-- PROVIDED DATA --

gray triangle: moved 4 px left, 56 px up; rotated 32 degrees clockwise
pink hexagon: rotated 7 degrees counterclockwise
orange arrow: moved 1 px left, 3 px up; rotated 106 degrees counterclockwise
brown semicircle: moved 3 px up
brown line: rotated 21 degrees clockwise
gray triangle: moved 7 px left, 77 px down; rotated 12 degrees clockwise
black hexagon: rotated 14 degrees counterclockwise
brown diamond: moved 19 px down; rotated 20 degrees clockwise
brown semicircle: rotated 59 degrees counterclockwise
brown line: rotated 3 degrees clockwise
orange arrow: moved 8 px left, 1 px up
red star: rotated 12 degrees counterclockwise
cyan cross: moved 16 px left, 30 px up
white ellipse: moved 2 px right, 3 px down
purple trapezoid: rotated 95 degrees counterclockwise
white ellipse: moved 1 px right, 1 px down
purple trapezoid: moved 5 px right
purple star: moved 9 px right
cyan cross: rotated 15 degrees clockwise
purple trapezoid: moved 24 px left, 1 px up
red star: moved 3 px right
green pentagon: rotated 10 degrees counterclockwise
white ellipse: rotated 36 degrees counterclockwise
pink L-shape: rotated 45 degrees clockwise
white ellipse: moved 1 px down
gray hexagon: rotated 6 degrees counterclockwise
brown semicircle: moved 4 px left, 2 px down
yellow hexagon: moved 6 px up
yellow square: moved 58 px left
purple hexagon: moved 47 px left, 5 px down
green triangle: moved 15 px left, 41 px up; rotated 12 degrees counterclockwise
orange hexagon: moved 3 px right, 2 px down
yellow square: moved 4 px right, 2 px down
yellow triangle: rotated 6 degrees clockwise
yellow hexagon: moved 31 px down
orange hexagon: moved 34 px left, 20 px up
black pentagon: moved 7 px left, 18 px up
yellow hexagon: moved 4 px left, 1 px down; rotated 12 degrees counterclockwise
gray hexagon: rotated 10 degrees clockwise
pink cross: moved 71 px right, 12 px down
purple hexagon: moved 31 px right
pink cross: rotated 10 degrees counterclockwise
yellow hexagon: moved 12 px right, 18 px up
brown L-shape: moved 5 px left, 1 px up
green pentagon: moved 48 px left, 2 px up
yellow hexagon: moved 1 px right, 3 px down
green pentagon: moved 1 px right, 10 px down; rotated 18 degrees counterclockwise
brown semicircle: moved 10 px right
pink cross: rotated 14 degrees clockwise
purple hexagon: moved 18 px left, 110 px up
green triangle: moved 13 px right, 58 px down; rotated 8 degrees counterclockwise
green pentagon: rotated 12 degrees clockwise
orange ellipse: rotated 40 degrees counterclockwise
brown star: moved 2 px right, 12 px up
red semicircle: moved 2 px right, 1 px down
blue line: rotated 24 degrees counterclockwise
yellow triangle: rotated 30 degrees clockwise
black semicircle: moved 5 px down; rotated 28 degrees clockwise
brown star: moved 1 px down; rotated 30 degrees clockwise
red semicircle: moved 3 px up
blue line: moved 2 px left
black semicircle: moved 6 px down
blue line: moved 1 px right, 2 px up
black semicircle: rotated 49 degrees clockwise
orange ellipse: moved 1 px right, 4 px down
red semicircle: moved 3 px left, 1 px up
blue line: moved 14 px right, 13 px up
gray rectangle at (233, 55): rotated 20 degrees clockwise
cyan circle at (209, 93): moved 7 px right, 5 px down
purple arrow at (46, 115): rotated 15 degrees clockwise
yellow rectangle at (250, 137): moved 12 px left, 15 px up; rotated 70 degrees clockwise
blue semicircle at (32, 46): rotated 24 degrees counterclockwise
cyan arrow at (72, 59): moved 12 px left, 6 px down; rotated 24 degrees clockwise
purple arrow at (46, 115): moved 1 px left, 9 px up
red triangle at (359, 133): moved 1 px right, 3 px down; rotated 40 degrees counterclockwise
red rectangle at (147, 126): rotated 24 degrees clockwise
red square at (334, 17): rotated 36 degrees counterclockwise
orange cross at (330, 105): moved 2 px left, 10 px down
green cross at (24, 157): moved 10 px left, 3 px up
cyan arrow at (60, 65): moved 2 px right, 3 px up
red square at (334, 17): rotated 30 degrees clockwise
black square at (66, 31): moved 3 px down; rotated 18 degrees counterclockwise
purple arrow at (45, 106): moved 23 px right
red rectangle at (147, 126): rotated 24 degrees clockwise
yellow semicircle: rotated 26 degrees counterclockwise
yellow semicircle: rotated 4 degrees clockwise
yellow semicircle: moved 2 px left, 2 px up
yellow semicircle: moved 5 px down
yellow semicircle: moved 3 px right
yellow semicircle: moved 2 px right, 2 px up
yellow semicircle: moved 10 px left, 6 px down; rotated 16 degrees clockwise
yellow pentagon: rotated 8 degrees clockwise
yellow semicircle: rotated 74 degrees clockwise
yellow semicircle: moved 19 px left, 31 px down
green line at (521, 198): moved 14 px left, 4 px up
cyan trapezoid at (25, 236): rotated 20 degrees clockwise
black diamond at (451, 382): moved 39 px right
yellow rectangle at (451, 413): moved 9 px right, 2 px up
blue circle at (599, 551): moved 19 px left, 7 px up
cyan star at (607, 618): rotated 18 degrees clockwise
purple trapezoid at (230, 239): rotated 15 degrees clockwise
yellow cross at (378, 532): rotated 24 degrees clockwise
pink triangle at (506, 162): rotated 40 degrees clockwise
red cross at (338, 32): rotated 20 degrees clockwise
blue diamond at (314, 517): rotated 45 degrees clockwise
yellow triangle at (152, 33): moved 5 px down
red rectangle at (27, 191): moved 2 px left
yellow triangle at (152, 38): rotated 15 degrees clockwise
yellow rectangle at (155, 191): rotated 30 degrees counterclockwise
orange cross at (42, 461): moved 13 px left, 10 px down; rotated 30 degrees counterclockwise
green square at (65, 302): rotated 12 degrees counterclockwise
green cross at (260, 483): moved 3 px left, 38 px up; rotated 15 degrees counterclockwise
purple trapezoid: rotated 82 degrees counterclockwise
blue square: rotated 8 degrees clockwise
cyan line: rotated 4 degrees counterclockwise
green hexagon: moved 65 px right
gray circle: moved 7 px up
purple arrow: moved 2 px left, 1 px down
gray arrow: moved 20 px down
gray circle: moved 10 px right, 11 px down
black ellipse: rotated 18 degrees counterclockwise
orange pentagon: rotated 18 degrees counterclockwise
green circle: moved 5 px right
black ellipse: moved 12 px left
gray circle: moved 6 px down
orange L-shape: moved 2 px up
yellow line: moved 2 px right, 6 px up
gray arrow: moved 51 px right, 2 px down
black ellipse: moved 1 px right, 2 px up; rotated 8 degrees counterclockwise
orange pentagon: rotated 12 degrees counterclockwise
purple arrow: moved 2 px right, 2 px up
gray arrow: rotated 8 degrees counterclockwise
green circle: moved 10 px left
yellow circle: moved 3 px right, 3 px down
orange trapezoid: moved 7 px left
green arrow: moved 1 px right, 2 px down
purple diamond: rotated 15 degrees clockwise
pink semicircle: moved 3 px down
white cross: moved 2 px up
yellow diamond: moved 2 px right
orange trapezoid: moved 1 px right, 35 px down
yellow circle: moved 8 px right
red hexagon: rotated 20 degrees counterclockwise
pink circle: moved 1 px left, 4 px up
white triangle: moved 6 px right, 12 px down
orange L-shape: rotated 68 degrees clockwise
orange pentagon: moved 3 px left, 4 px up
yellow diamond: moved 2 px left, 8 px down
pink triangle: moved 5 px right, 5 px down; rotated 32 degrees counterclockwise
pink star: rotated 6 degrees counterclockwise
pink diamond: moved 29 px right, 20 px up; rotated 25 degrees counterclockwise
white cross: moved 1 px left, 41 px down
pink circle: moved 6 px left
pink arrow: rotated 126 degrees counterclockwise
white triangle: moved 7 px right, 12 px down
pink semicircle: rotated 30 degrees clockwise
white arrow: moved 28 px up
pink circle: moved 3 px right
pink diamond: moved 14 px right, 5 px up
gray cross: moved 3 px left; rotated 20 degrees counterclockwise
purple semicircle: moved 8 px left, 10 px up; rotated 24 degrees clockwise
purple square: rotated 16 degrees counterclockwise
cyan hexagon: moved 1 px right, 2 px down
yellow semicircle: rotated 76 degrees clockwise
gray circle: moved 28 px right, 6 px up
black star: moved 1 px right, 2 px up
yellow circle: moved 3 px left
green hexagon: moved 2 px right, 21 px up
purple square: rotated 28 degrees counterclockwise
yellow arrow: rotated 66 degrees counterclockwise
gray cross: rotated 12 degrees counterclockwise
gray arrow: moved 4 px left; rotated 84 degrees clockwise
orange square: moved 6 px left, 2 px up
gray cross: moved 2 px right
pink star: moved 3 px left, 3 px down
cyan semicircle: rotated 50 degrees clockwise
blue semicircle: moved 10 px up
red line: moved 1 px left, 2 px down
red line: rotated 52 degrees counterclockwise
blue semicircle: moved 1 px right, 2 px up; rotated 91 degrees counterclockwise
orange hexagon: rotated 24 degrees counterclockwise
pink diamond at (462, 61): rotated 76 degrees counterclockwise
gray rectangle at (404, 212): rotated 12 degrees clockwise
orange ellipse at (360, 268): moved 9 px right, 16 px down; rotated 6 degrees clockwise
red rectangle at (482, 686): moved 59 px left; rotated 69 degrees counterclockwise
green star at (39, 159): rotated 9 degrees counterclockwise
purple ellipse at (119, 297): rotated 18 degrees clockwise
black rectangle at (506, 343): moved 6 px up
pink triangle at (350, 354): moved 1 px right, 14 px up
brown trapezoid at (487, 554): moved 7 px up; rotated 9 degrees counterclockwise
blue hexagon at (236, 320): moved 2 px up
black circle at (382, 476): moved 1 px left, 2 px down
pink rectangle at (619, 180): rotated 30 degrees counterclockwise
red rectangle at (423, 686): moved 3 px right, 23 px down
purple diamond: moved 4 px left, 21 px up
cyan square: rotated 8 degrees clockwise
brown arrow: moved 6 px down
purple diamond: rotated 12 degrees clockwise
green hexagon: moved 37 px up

-- TO DO --
How many of the rows above contain the string "square"? Case counts. Give only the number.

-- TASK RESPONSE --
11